* [Data below]

———

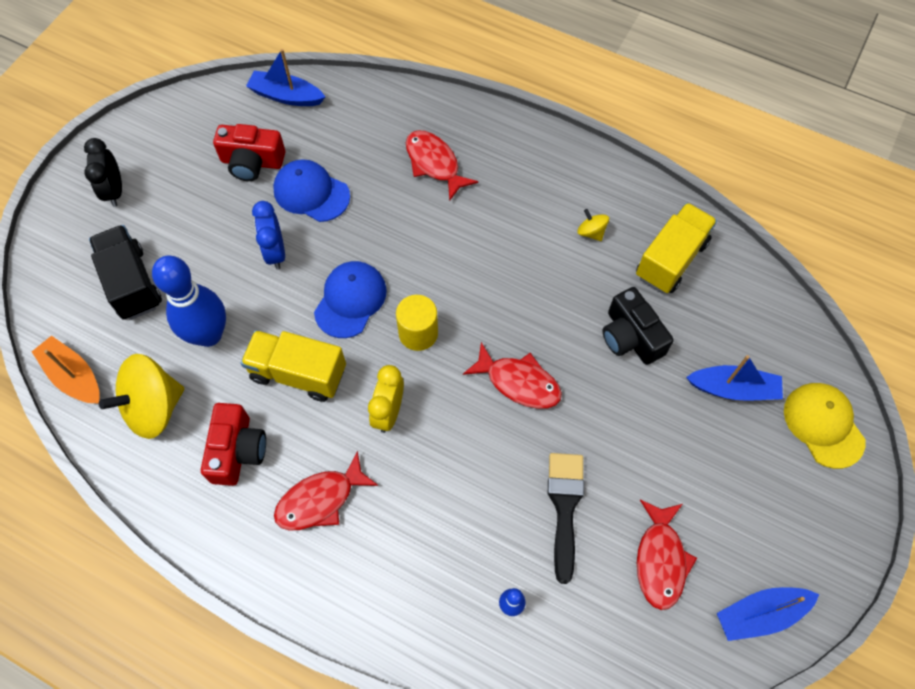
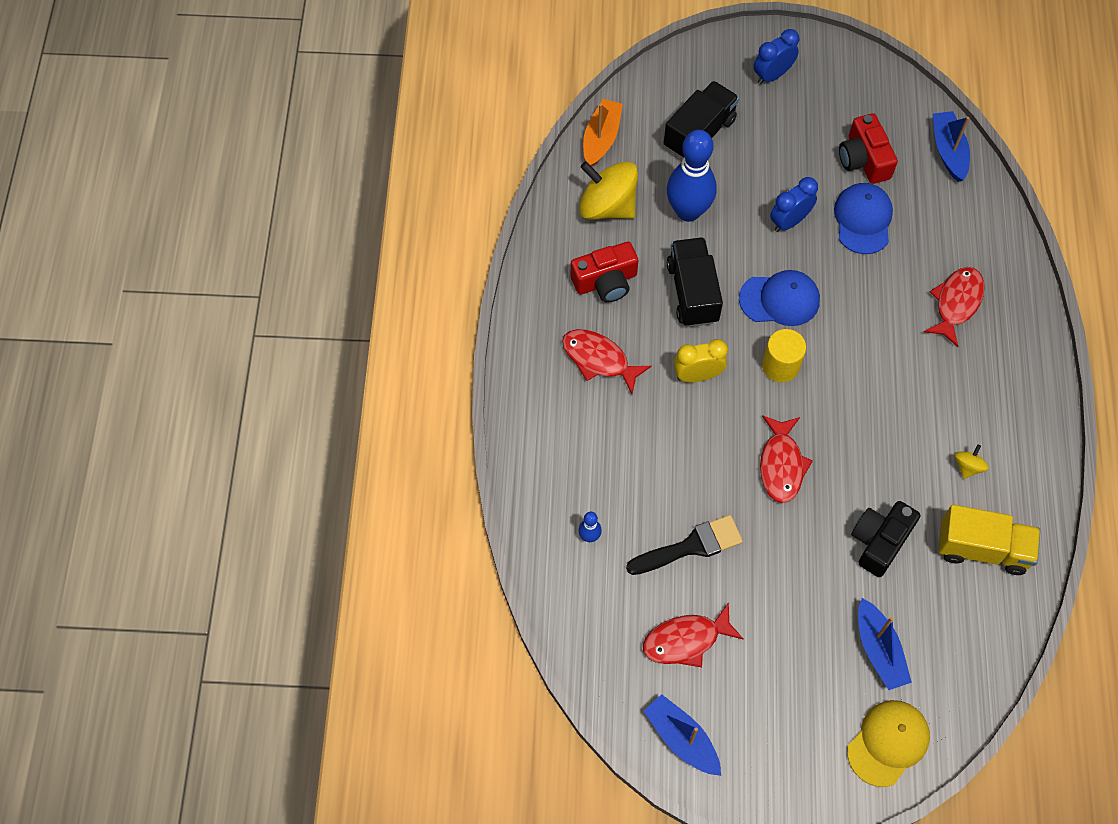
camera: 65 degrees right, 0 degrees up
(114, 191) = (772, 75): black clock -> blue clock
(298, 373) = (692, 292): yellow truck -> black truck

———

A copy of each line above that holds the word "black" is the expected answer.

* [Finished task]
(114, 191) = (772, 75): black clock -> blue clock
(298, 373) = (692, 292): yellow truck -> black truck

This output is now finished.